Copy out every one of the rows below, word for word.

═══ Data records ═══

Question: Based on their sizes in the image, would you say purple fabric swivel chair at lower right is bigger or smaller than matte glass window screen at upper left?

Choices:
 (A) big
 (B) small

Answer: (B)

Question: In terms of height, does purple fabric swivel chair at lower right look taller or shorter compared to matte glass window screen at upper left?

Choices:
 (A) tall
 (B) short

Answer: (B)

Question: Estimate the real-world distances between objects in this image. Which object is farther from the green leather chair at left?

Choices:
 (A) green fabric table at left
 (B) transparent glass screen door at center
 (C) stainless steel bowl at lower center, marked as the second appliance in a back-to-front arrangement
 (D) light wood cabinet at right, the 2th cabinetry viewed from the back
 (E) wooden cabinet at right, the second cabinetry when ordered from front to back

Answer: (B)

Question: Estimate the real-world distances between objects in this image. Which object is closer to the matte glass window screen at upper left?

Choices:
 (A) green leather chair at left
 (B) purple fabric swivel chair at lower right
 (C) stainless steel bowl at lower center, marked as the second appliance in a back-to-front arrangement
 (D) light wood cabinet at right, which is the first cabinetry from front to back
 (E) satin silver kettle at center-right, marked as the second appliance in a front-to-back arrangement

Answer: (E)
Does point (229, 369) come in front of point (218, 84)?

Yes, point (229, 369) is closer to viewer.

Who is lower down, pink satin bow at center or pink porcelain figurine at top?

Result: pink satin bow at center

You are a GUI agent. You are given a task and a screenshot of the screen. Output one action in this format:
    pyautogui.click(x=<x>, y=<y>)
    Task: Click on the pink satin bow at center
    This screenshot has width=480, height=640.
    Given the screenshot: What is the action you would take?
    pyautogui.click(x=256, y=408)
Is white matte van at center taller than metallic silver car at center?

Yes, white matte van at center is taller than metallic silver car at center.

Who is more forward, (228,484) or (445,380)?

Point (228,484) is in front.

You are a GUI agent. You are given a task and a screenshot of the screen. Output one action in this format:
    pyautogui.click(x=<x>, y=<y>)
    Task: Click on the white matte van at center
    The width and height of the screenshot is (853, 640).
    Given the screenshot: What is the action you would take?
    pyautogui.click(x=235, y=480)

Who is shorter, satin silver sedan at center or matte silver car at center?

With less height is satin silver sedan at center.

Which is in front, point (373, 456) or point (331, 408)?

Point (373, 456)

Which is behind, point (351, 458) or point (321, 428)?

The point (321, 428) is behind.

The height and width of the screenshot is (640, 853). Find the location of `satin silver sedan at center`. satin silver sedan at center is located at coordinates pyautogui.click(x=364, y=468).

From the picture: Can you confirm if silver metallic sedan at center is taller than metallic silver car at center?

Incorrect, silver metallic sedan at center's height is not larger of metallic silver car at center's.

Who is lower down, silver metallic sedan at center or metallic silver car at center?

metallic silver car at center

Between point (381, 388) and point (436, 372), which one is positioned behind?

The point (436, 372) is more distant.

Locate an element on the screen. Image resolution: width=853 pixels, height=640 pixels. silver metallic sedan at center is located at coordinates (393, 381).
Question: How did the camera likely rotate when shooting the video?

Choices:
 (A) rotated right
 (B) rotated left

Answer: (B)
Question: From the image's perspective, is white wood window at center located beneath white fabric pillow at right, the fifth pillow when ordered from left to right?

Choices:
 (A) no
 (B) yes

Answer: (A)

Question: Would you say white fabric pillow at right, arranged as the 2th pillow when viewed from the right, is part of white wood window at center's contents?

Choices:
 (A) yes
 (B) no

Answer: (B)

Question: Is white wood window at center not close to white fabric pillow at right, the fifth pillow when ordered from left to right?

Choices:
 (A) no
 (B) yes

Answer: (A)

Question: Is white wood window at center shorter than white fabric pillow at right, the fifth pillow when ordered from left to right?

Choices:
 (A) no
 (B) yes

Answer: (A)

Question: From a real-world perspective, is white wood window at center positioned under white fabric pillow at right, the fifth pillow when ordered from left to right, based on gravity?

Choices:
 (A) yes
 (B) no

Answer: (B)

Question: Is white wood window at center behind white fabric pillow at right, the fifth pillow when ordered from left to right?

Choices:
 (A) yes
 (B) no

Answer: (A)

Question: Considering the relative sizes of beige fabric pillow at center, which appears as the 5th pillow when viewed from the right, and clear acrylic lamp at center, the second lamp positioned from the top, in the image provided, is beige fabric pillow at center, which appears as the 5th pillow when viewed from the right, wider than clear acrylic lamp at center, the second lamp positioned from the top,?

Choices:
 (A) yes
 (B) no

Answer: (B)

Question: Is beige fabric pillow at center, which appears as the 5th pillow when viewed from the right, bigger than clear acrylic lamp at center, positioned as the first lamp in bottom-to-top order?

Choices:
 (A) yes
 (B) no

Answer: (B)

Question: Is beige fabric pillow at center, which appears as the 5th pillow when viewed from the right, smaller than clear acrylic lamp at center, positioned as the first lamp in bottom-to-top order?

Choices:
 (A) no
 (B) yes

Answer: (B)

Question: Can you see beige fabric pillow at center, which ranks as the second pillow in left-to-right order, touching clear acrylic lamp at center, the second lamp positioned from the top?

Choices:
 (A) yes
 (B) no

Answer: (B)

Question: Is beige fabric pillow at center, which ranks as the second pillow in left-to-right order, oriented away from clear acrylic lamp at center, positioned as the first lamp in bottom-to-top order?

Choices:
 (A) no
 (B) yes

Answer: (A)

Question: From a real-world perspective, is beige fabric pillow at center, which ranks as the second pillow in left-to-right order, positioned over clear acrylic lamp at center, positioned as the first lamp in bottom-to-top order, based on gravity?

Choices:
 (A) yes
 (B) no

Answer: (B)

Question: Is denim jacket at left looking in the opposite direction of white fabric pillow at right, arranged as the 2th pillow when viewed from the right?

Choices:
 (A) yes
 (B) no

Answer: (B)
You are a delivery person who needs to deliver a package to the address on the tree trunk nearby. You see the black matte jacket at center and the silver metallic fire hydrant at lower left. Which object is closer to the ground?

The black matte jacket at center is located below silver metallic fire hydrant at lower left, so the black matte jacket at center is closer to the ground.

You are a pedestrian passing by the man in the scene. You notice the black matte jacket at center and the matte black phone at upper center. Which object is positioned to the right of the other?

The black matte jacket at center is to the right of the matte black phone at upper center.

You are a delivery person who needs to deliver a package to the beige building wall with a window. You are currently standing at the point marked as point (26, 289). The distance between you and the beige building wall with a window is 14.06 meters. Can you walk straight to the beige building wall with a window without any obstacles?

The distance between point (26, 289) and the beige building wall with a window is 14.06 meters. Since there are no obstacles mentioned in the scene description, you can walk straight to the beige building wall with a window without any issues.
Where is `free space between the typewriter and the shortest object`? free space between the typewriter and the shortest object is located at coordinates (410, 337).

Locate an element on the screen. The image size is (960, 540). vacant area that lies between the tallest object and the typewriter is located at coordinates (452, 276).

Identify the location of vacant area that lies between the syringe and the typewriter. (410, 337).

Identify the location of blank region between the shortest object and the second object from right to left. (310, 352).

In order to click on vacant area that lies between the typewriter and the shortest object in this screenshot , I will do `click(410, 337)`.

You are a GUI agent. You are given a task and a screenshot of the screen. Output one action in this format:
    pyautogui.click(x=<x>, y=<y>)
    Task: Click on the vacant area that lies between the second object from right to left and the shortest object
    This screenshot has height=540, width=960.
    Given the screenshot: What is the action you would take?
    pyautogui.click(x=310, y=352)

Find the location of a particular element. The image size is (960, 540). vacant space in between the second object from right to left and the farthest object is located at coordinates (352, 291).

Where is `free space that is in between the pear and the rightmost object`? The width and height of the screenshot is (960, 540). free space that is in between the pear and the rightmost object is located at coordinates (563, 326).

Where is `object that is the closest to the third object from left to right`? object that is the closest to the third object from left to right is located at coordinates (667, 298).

═══

• **Completed exercise**:
Question: Based on their sizes in the image, would you say purple fabric swivel chair at lower right is bigger or smaller than matte glass window screen at upper left?

Choices:
 (A) big
 (B) small

Answer: (B)

Question: In terms of height, does purple fabric swivel chair at lower right look taller or shorter compared to matte glass window screen at upper left?

Choices:
 (A) tall
 (B) short

Answer: (B)

Question: Estimate the real-world distances between objects in this image. Which object is farther from the green leather chair at left?

Choices:
 (A) green fabric table at left
 (B) transparent glass screen door at center
 (C) stainless steel bowl at lower center, marked as the second appliance in a back-to-front arrangement
 (D) light wood cabinet at right, the 2th cabinetry viewed from the back
 (E) wooden cabinet at right, the second cabinetry when ordered from front to back

Answer: (B)

Question: Estimate the real-world distances between objects in this image. Which object is closer to the matte glass window screen at upper left?

Choices:
 (A) green leather chair at left
 (B) purple fabric swivel chair at lower right
 (C) stainless steel bowl at lower center, marked as the second appliance in a back-to-front arrangement
 (D) light wood cabinet at right, which is the first cabinetry from front to back
 (E) satin silver kettle at center-right, marked as the second appliance in a front-to-back arrangement

Answer: (E)
Does point (229, 369) come in front of point (218, 84)?

Yes, point (229, 369) is closer to viewer.

Who is lower down, pink satin bow at center or pink porcelain figurine at top?

Result: pink satin bow at center

You are a GUI agent. You are given a task and a screenshot of the screen. Output one action in this format:
    pyautogui.click(x=<x>, y=<y>)
    Task: Click on the pink satin bow at center
    This screenshot has width=480, height=640.
    Given the screenshot: What is the action you would take?
    pyautogui.click(x=256, y=408)
Is white matte van at center taller than metallic silver car at center?

Yes, white matte van at center is taller than metallic silver car at center.

Who is more forward, (228,484) or (445,380)?

Point (228,484) is in front.

You are a GUI agent. You are given a task and a screenshot of the screen. Output one action in this format:
    pyautogui.click(x=<x>, y=<y>)
    Task: Click on the white matte van at center
    The width and height of the screenshot is (853, 640).
    Given the screenshot: What is the action you would take?
    pyautogui.click(x=235, y=480)

Who is shorter, satin silver sedan at center or matte silver car at center?

With less height is satin silver sedan at center.

Which is in front, point (373, 456) or point (331, 408)?

Point (373, 456)

Which is behind, point (351, 458) or point (321, 428)?

The point (321, 428) is behind.

The height and width of the screenshot is (640, 853). Find the location of `satin silver sedan at center`. satin silver sedan at center is located at coordinates pyautogui.click(x=364, y=468).

From the picture: Can you confirm if silver metallic sedan at center is taller than metallic silver car at center?

Incorrect, silver metallic sedan at center's height is not larger of metallic silver car at center's.

Who is lower down, silver metallic sedan at center or metallic silver car at center?

metallic silver car at center

Between point (381, 388) and point (436, 372), which one is positioned behind?

The point (436, 372) is more distant.

Locate an element on the screen. Image resolution: width=853 pixels, height=640 pixels. silver metallic sedan at center is located at coordinates (393, 381).
Question: How did the camera likely rotate when shooting the video?

Choices:
 (A) rotated right
 (B) rotated left

Answer: (B)
Question: From the image's perspective, is white wood window at center located beneath white fabric pillow at right, the fifth pillow when ordered from left to right?

Choices:
 (A) no
 (B) yes

Answer: (A)

Question: Would you say white fabric pillow at right, arranged as the 2th pillow when viewed from the right, is part of white wood window at center's contents?

Choices:
 (A) yes
 (B) no

Answer: (B)

Question: Is white wood window at center not close to white fabric pillow at right, the fifth pillow when ordered from left to right?

Choices:
 (A) no
 (B) yes

Answer: (A)

Question: Is white wood window at center shorter than white fabric pillow at right, the fifth pillow when ordered from left to right?

Choices:
 (A) no
 (B) yes

Answer: (A)

Question: From a real-world perspective, is white wood window at center positioned under white fabric pillow at right, the fifth pillow when ordered from left to right, based on gravity?

Choices:
 (A) yes
 (B) no

Answer: (B)

Question: Is white wood window at center behind white fabric pillow at right, the fifth pillow when ordered from left to right?

Choices:
 (A) yes
 (B) no

Answer: (A)

Question: Considering the relative sizes of beige fabric pillow at center, which appears as the 5th pillow when viewed from the right, and clear acrylic lamp at center, the second lamp positioned from the top, in the image provided, is beige fabric pillow at center, which appears as the 5th pillow when viewed from the right, wider than clear acrylic lamp at center, the second lamp positioned from the top,?

Choices:
 (A) yes
 (B) no

Answer: (B)

Question: Is beige fabric pillow at center, which appears as the 5th pillow when viewed from the right, bigger than clear acrylic lamp at center, positioned as the first lamp in bottom-to-top order?

Choices:
 (A) yes
 (B) no

Answer: (B)

Question: Is beige fabric pillow at center, which appears as the 5th pillow when viewed from the right, smaller than clear acrylic lamp at center, positioned as the first lamp in bottom-to-top order?

Choices:
 (A) no
 (B) yes

Answer: (B)

Question: Can you see beige fabric pillow at center, which ranks as the second pillow in left-to-right order, touching clear acrylic lamp at center, the second lamp positioned from the top?

Choices:
 (A) yes
 (B) no

Answer: (B)

Question: Is beige fabric pillow at center, which ranks as the second pillow in left-to-right order, oriented away from clear acrylic lamp at center, positioned as the first lamp in bottom-to-top order?

Choices:
 (A) no
 (B) yes

Answer: (A)

Question: From a real-world perspective, is beige fabric pillow at center, which ranks as the second pillow in left-to-right order, positioned over clear acrylic lamp at center, positioned as the first lamp in bottom-to-top order, based on gravity?

Choices:
 (A) yes
 (B) no

Answer: (B)

Question: Is denim jacket at left looking in the opposite direction of white fabric pillow at right, arranged as the 2th pillow when viewed from the right?

Choices:
 (A) yes
 (B) no

Answer: (B)
You are a delivery person who needs to deliver a package to the address on the tree trunk nearby. You see the black matte jacket at center and the silver metallic fire hydrant at lower left. Which object is closer to the ground?

The black matte jacket at center is located below silver metallic fire hydrant at lower left, so the black matte jacket at center is closer to the ground.

You are a pedestrian passing by the man in the scene. You notice the black matte jacket at center and the matte black phone at upper center. Which object is positioned to the right of the other?

The black matte jacket at center is to the right of the matte black phone at upper center.

You are a delivery person who needs to deliver a package to the beige building wall with a window. You are currently standing at the point marked as point (26, 289). The distance between you and the beige building wall with a window is 14.06 meters. Can you walk straight to the beige building wall with a window without any obstacles?

The distance between point (26, 289) and the beige building wall with a window is 14.06 meters. Since there are no obstacles mentioned in the scene description, you can walk straight to the beige building wall with a window without any issues.
Where is `free space between the typewriter and the shortest object`? free space between the typewriter and the shortest object is located at coordinates (410, 337).

Locate an element on the screen. The image size is (960, 540). vacant area that lies between the tallest object and the typewriter is located at coordinates (452, 276).

Identify the location of vacant area that lies between the syringe and the typewriter. (410, 337).

Identify the location of blank region between the shortest object and the second object from right to left. (310, 352).

In order to click on vacant area that lies between the typewriter and the shortest object in this screenshot , I will do `click(410, 337)`.

You are a GUI agent. You are given a task and a screenshot of the screen. Output one action in this format:
    pyautogui.click(x=<x>, y=<y>)
    Task: Click on the vacant area that lies between the second object from right to left and the shortest object
    This screenshot has height=540, width=960.
    Given the screenshot: What is the action you would take?
    pyautogui.click(x=310, y=352)

Find the location of a particular element. The image size is (960, 540). vacant space in between the second object from right to left and the farthest object is located at coordinates (352, 291).

Where is `free space that is in between the pear and the rightmost object`? The width and height of the screenshot is (960, 540). free space that is in between the pear and the rightmost object is located at coordinates (563, 326).

Where is `object that is the closest to the third object from left to right`? object that is the closest to the third object from left to right is located at coordinates (667, 298).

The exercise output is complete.